▶ [WORK INSTRUCTION]
The line that contains "J4 pin 2: GND -> 5V" and all lines following it to the end of the data below: set these down exactly, and nothing besides.

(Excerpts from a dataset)
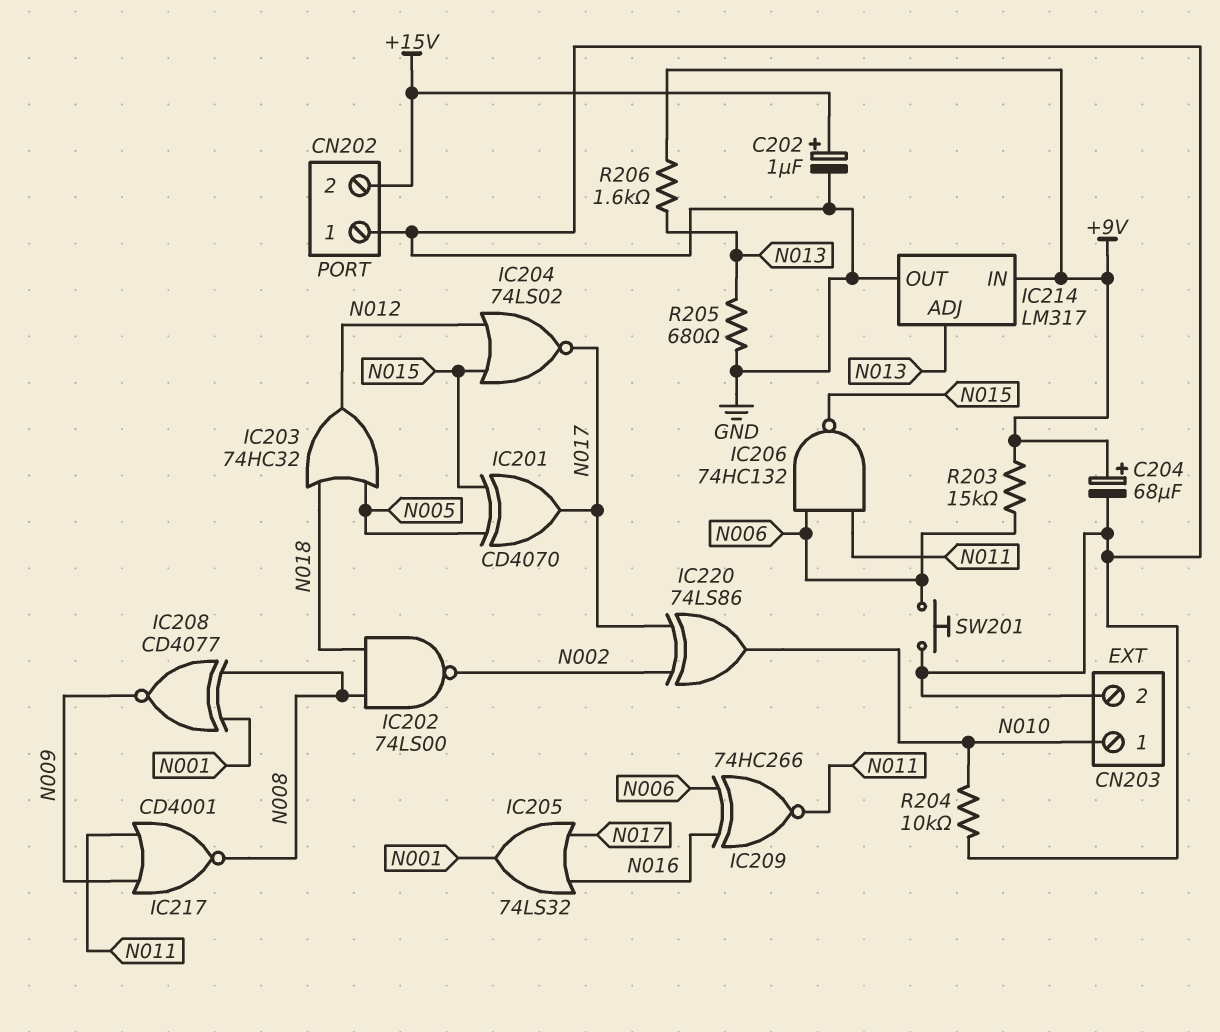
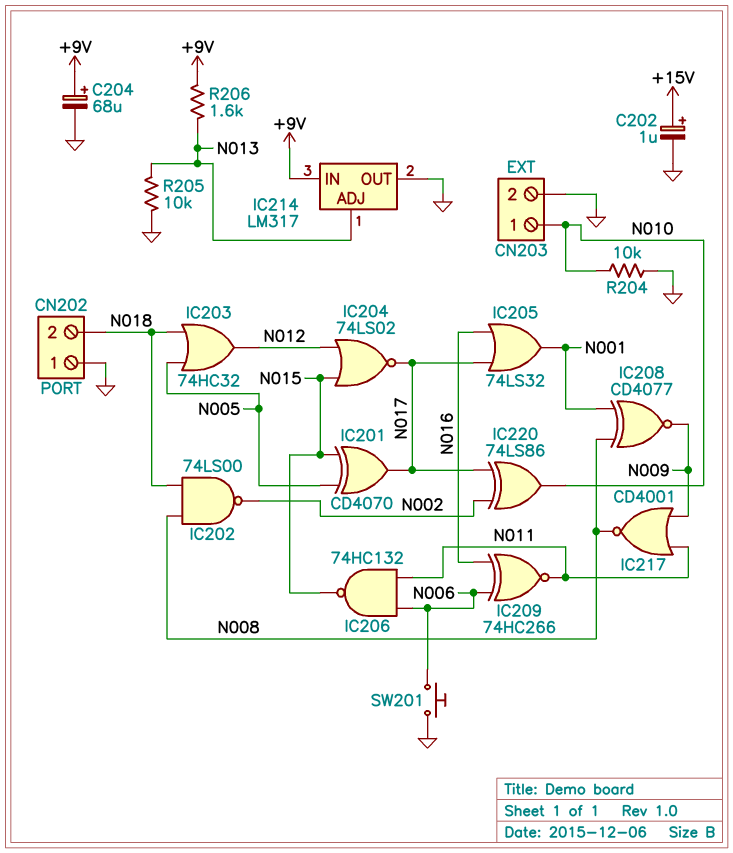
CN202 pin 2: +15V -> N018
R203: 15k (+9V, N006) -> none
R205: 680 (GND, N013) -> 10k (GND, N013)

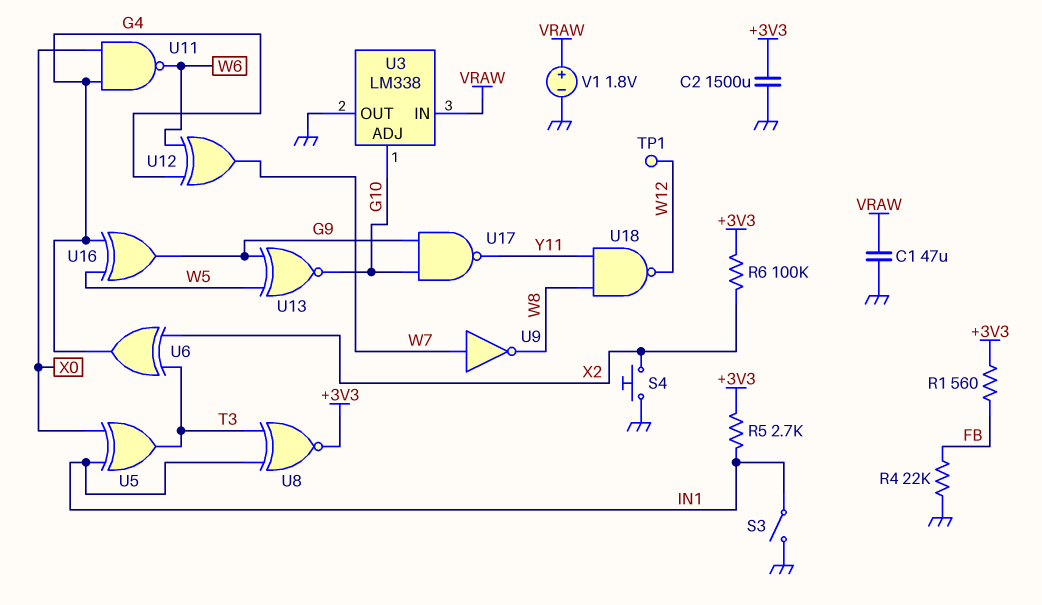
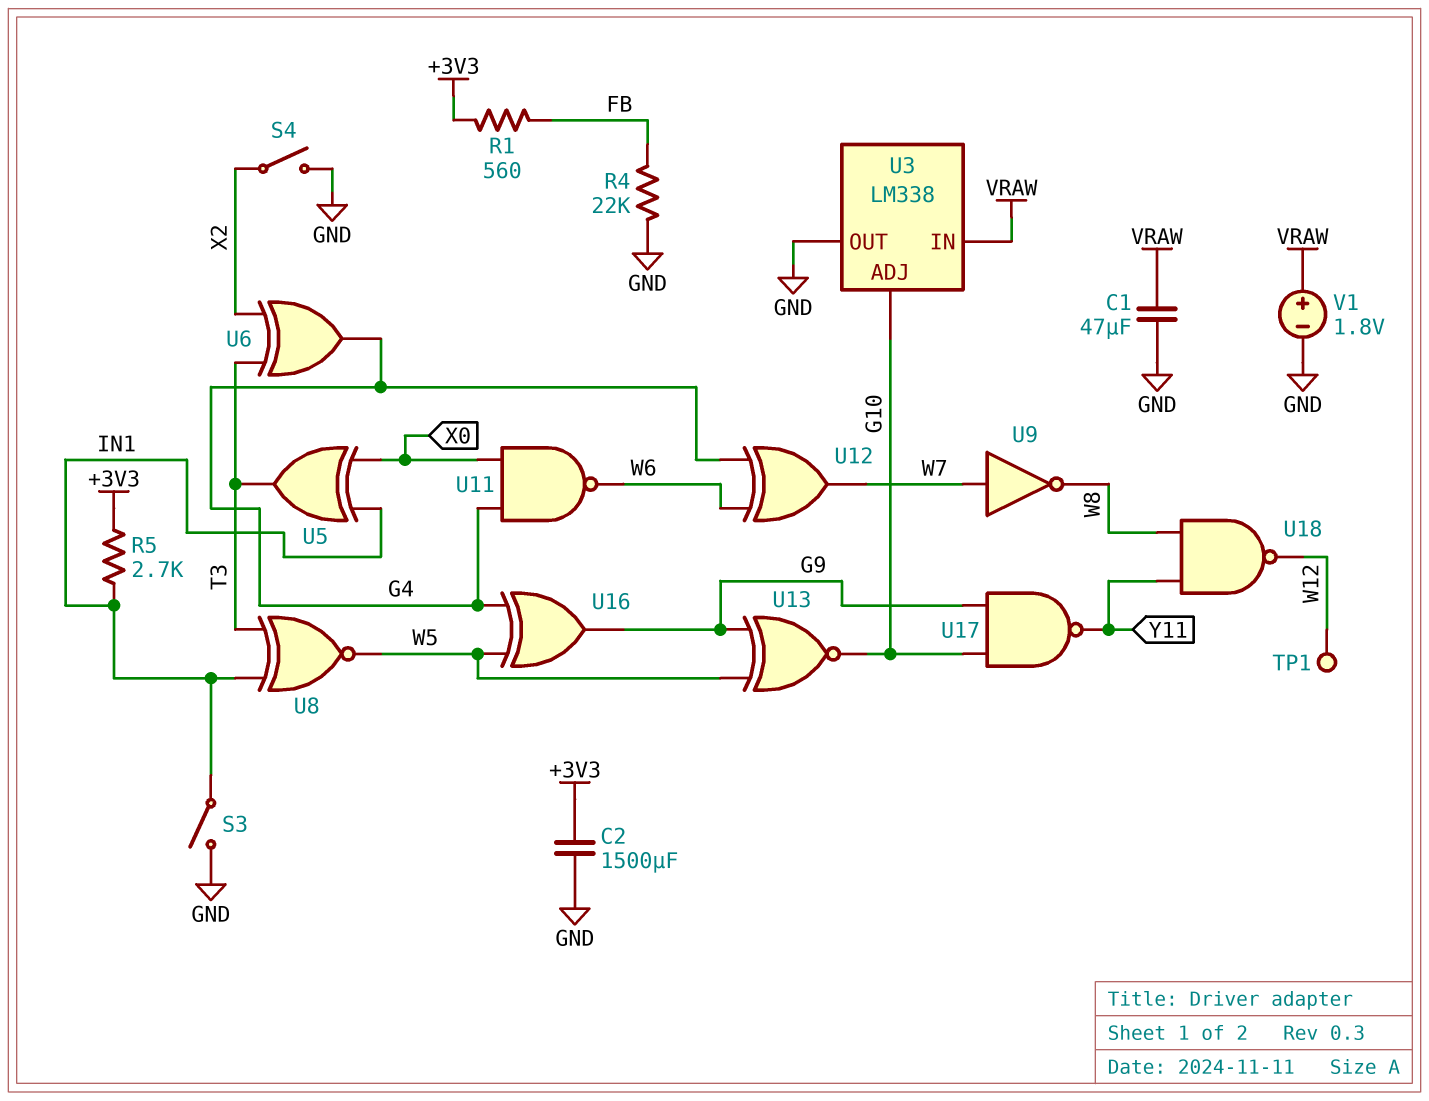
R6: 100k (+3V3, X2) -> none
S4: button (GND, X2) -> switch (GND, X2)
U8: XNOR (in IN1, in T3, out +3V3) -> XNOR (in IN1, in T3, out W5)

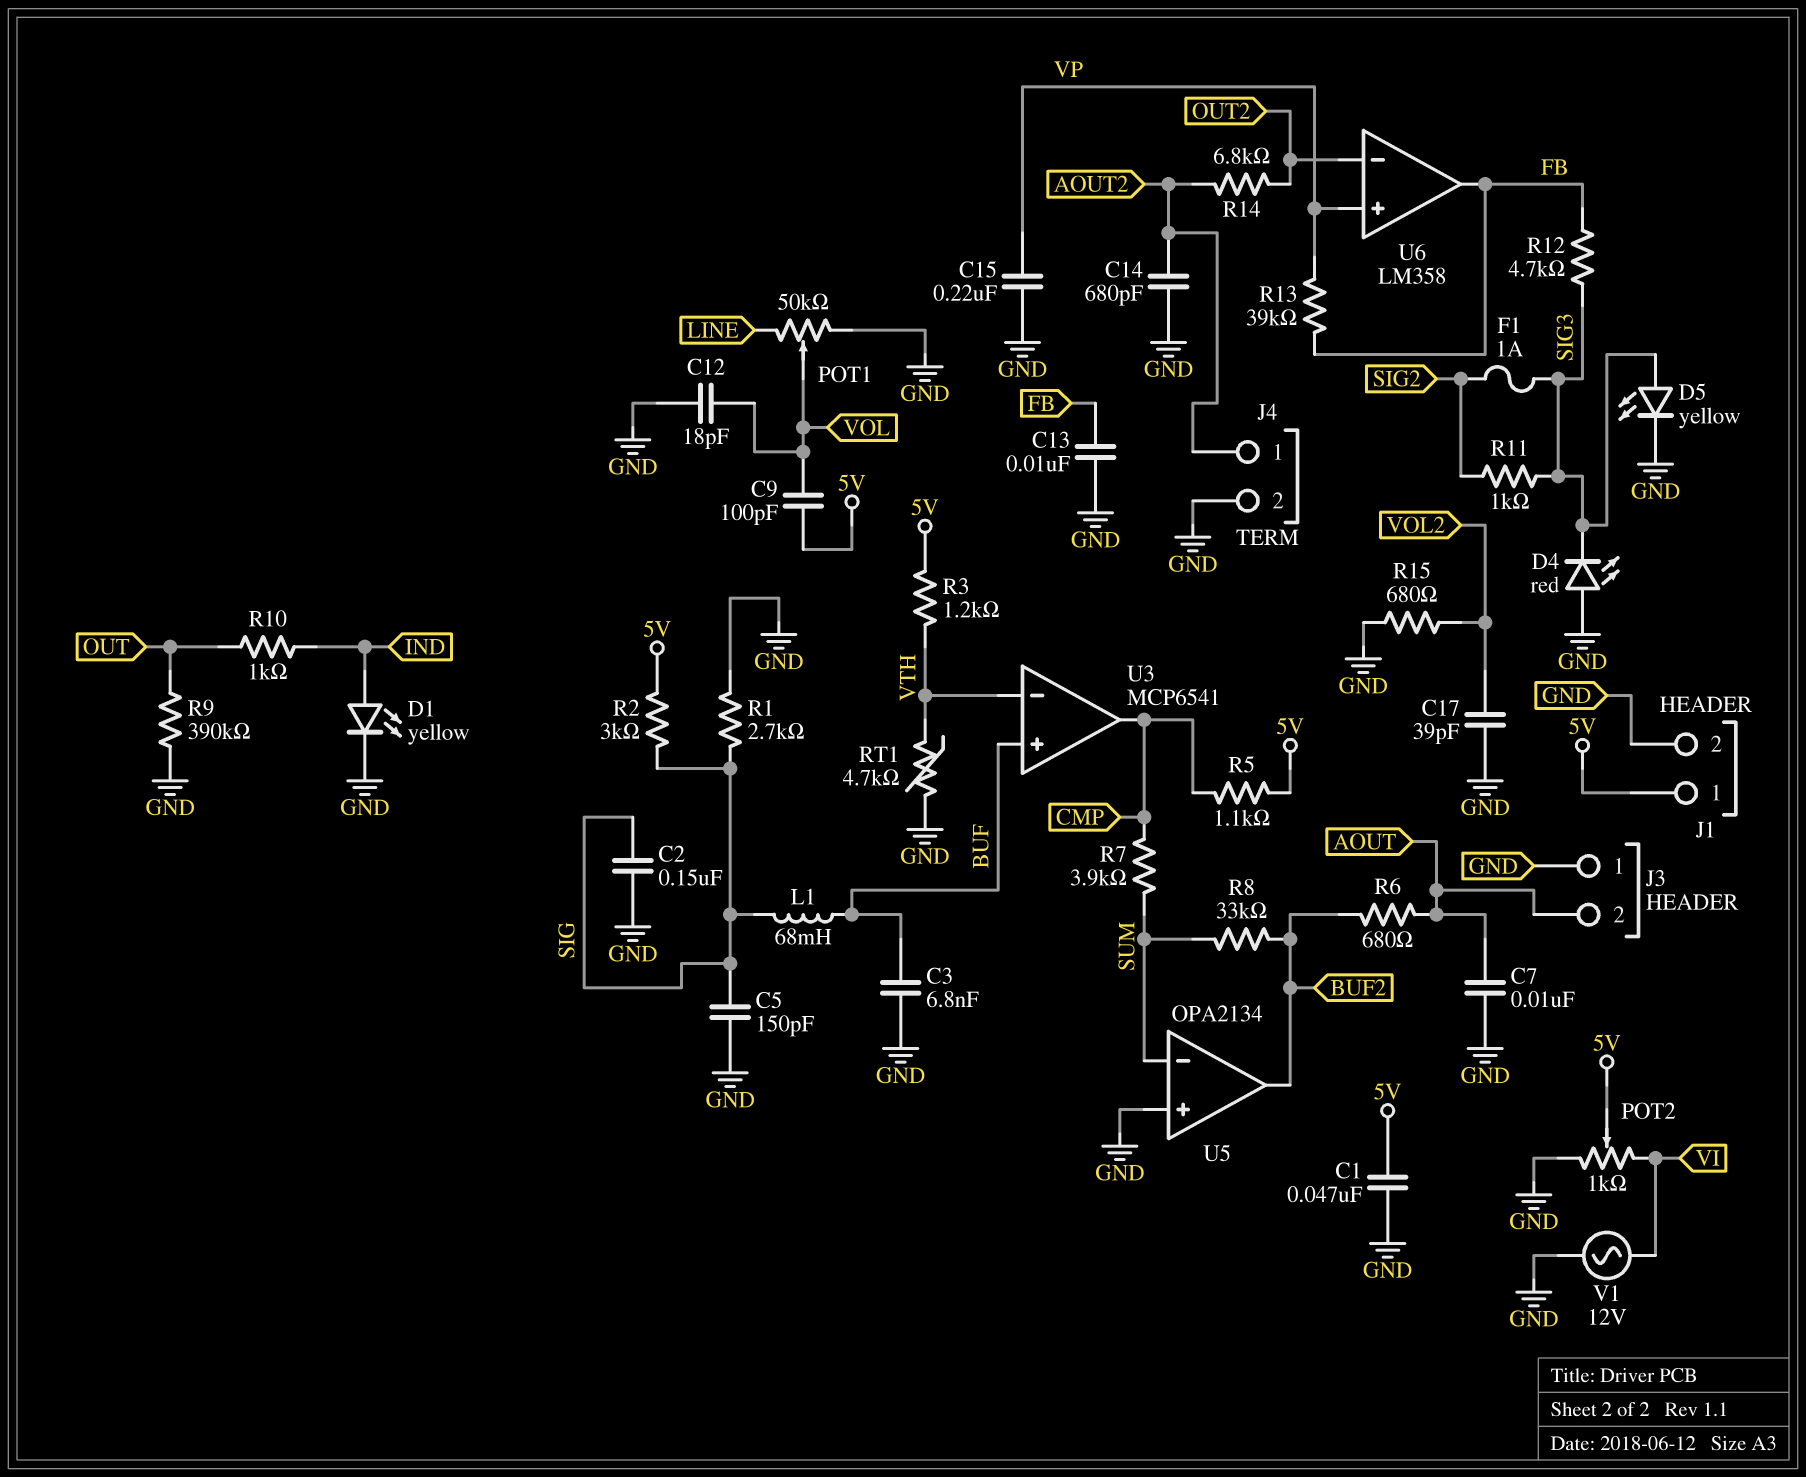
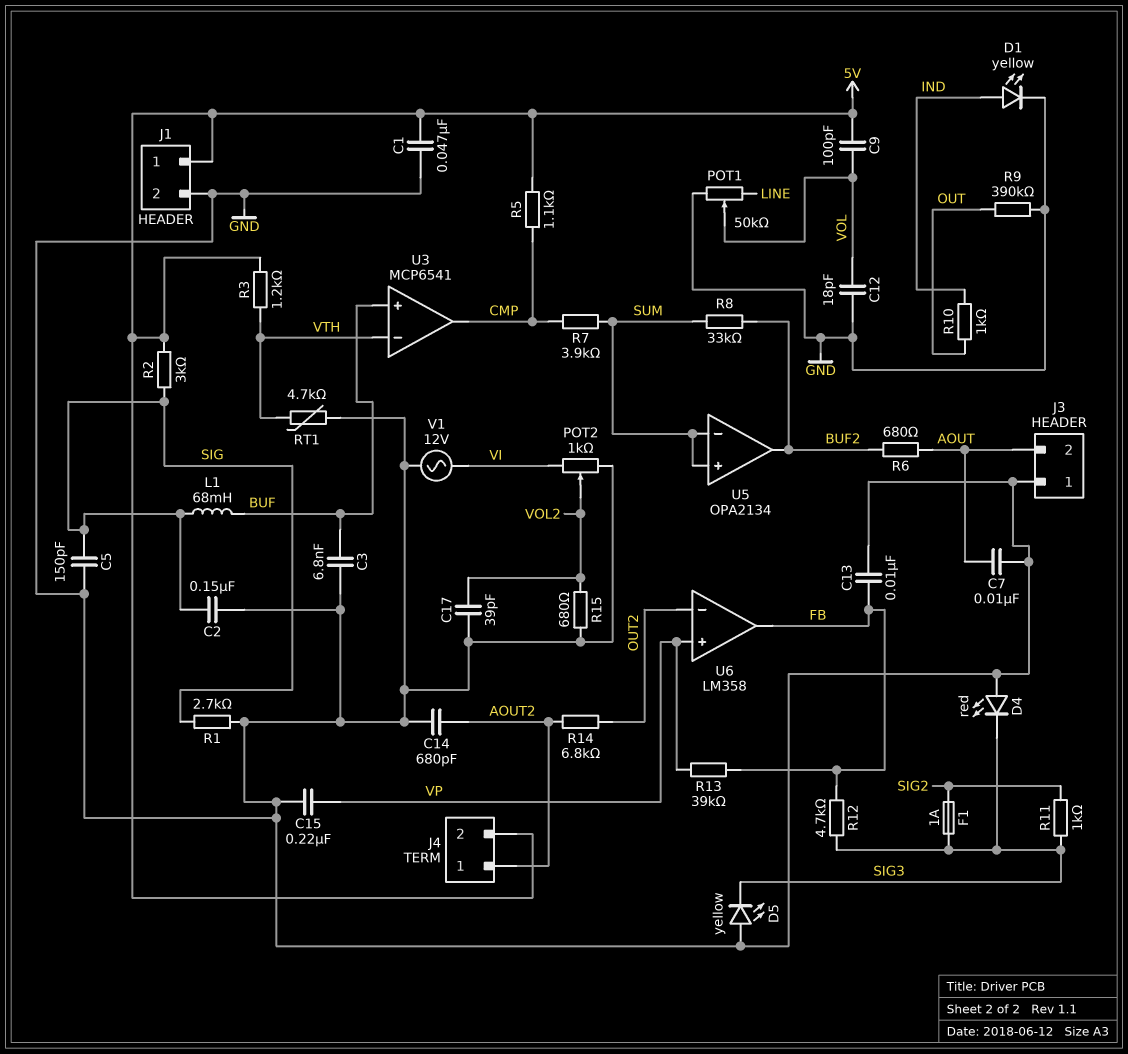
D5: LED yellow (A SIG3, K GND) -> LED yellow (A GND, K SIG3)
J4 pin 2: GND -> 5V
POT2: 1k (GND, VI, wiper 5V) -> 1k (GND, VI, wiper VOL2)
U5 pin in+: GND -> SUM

▶ [WRITTEN SOLUTION]
J4 pin 2: GND -> 5V
POT2: 1k (GND, VI, wiper 5V) -> 1k (GND, VI, wiper VOL2)
U5 pin in+: GND -> SUM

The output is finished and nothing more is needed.